WHAT IS REQUIRED> Write out the entries exactly, leaving out every picture.

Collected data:
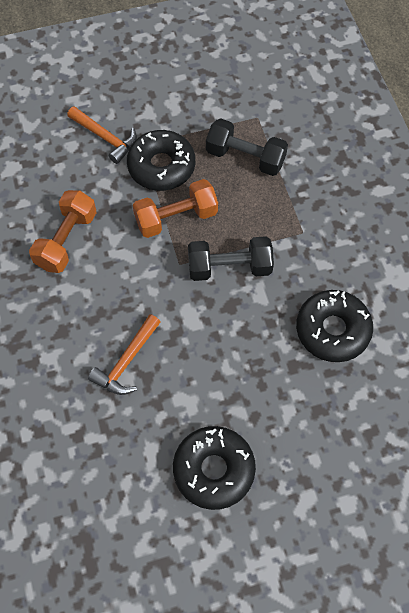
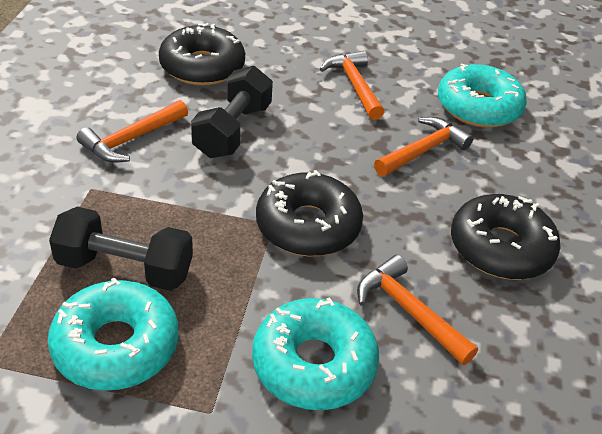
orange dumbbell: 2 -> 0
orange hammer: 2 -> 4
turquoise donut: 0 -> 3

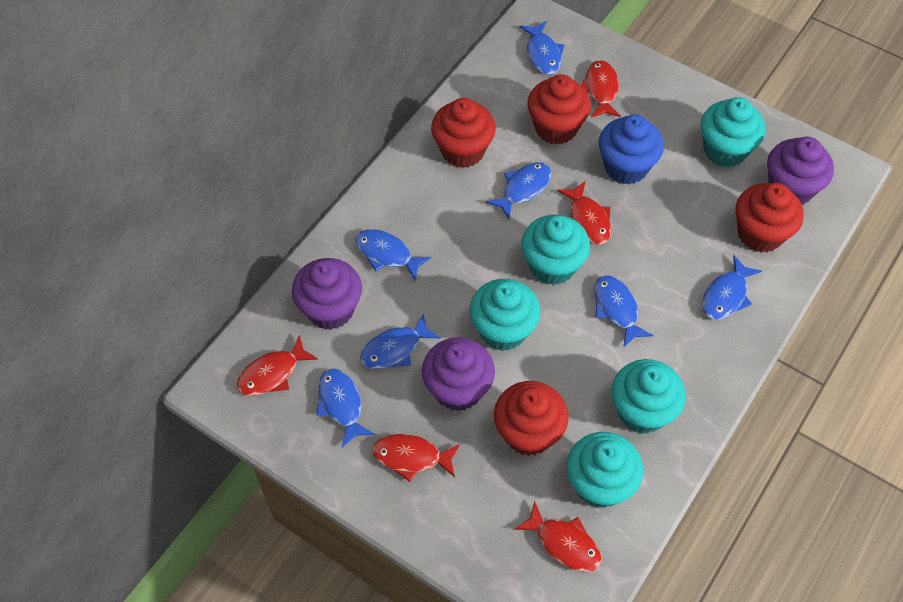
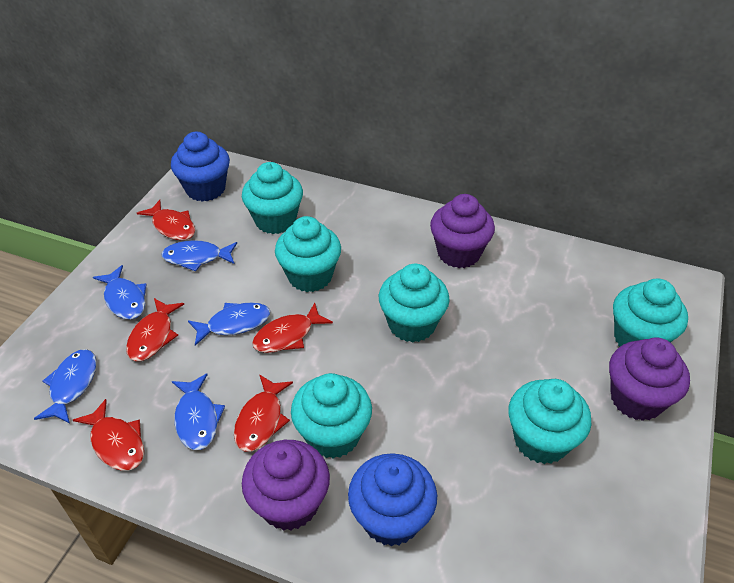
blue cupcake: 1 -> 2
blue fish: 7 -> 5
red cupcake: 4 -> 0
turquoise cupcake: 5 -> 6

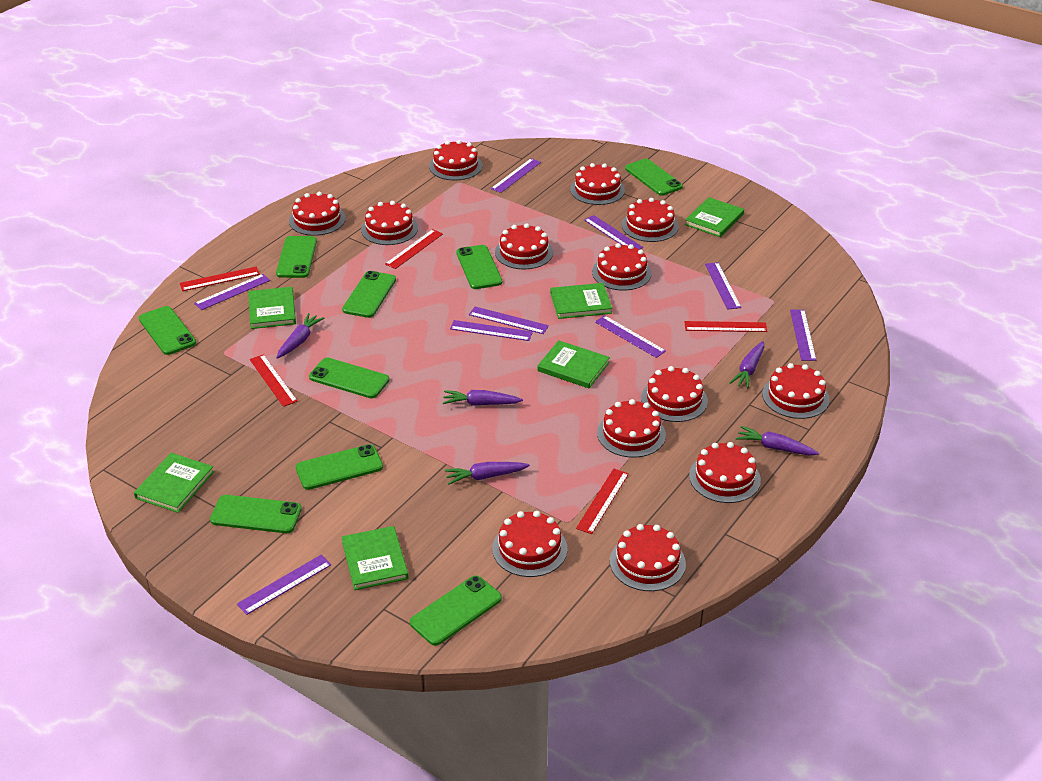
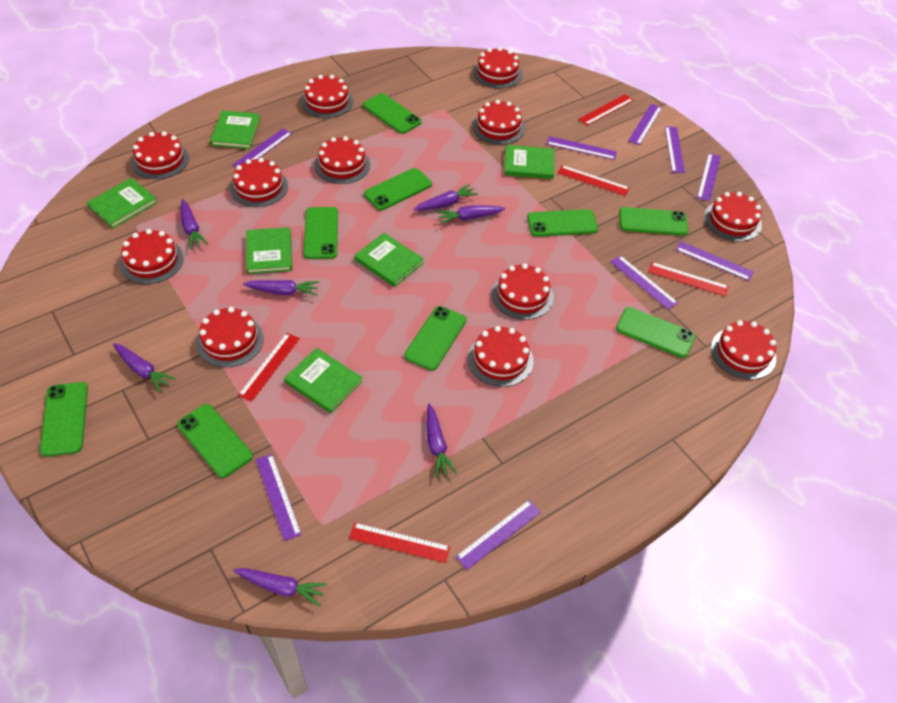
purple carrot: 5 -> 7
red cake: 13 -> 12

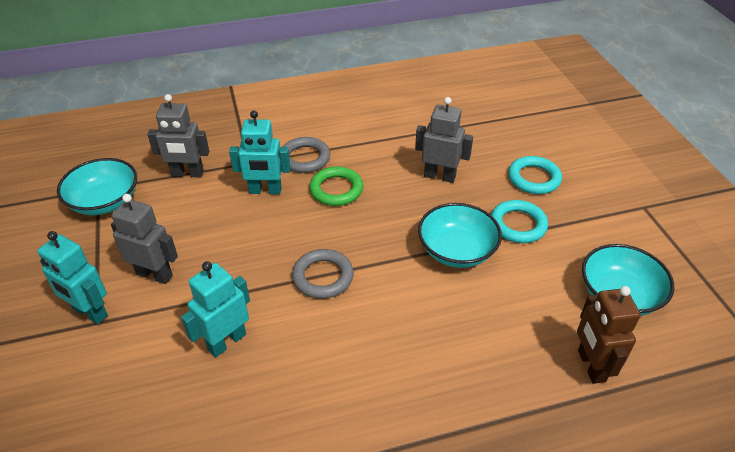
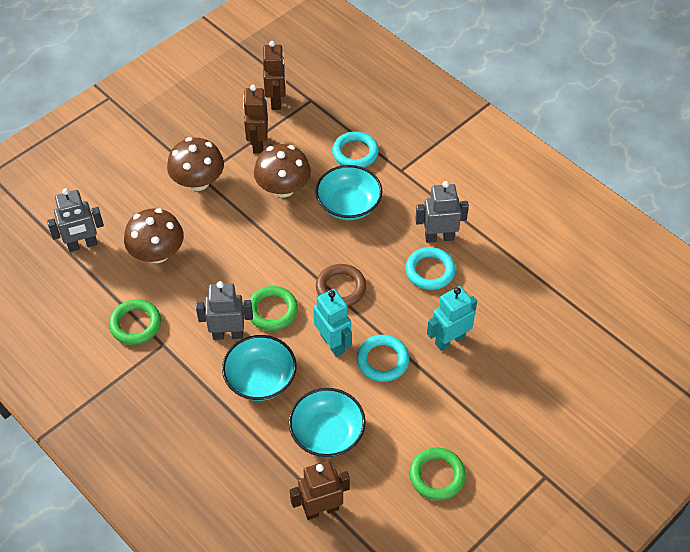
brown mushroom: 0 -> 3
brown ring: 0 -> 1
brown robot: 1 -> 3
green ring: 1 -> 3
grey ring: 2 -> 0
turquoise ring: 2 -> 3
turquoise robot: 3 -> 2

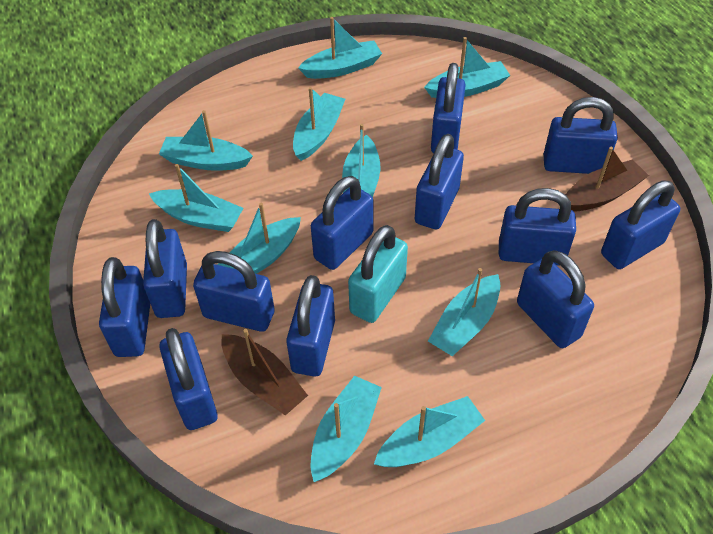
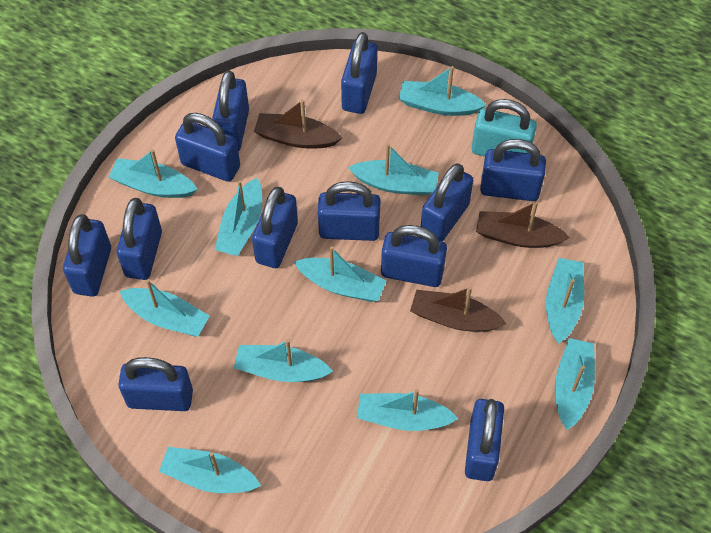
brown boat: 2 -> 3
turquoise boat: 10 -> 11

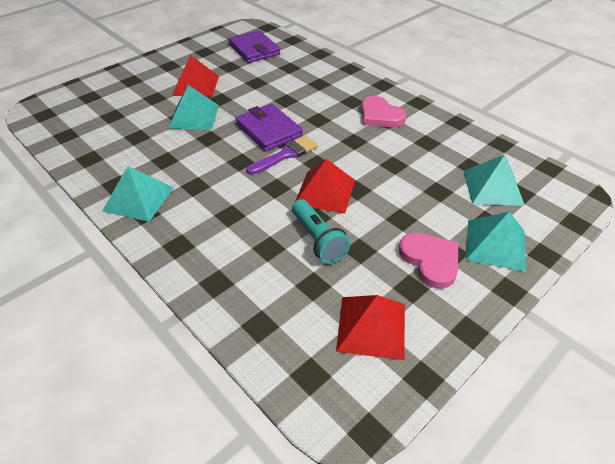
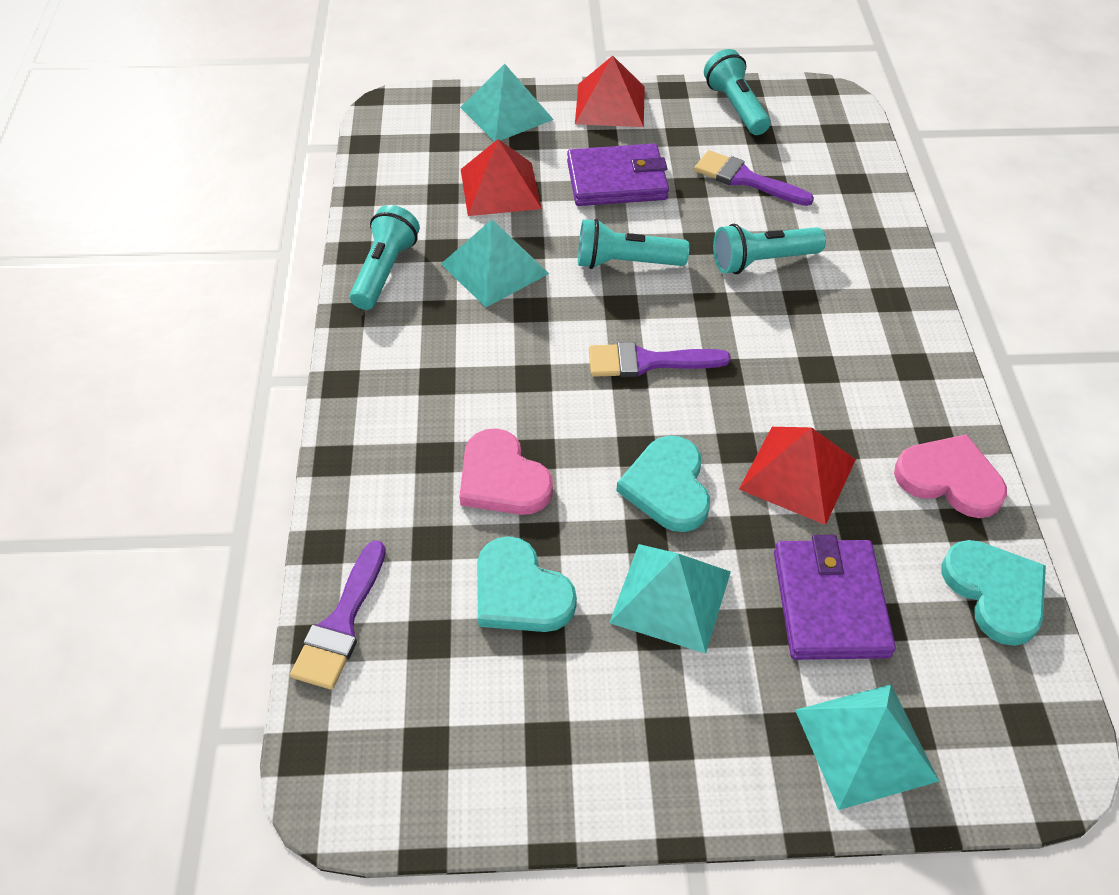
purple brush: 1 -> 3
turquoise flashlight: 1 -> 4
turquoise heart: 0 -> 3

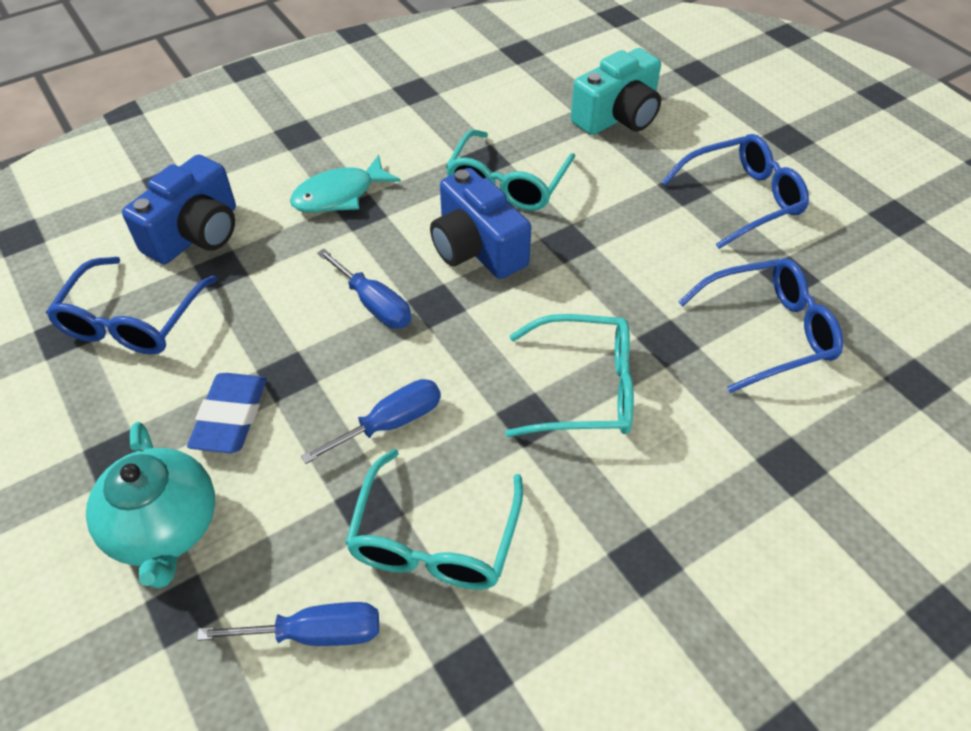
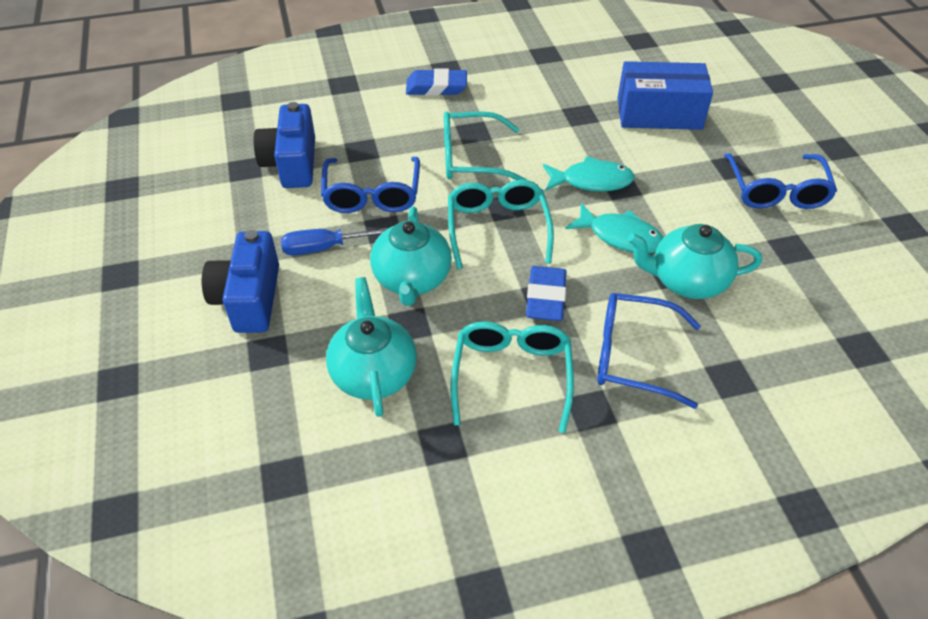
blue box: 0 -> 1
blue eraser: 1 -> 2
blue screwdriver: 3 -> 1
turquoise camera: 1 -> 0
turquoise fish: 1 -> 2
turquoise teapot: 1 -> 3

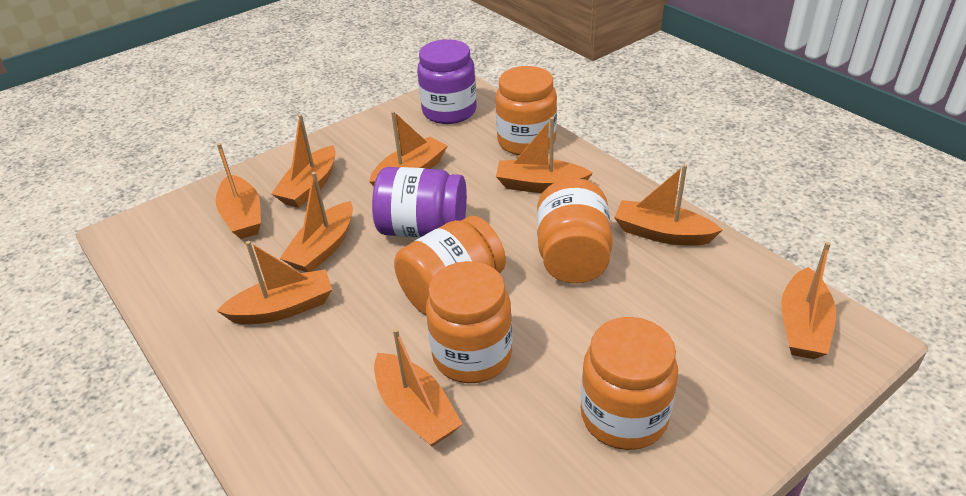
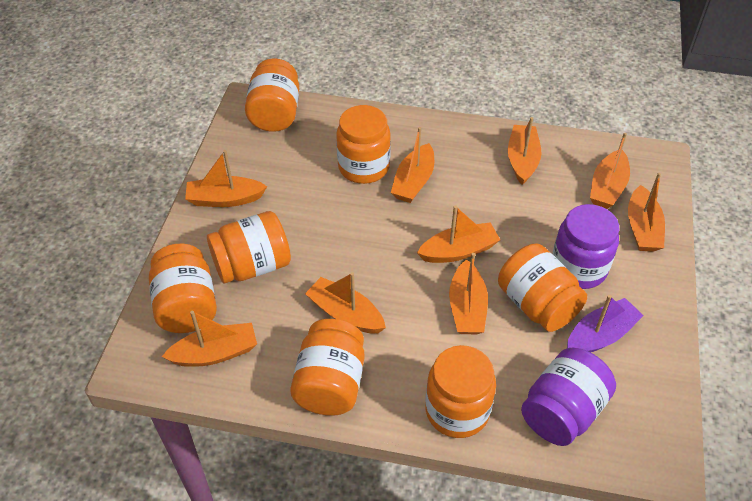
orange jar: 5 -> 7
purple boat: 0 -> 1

RESULT OF THIS EXERCISE>
orange dumbbell: 2 -> 0
orange hammer: 2 -> 4
turquoise donut: 0 -> 3

blue cupcake: 1 -> 2
blue fish: 7 -> 5
red cupcake: 4 -> 0
turquoise cupcake: 5 -> 6

purple carrot: 5 -> 7
red cake: 13 -> 12

brown mushroom: 0 -> 3
brown ring: 0 -> 1
brown robot: 1 -> 3
green ring: 1 -> 3
grey ring: 2 -> 0
turquoise ring: 2 -> 3
turquoise robot: 3 -> 2

brown boat: 2 -> 3
turquoise boat: 10 -> 11

purple brush: 1 -> 3
turquoise flashlight: 1 -> 4
turquoise heart: 0 -> 3

blue box: 0 -> 1
blue eraser: 1 -> 2
blue screwdriver: 3 -> 1
turquoise camera: 1 -> 0
turquoise fish: 1 -> 2
turquoise teapot: 1 -> 3

orange jar: 5 -> 7
purple boat: 0 -> 1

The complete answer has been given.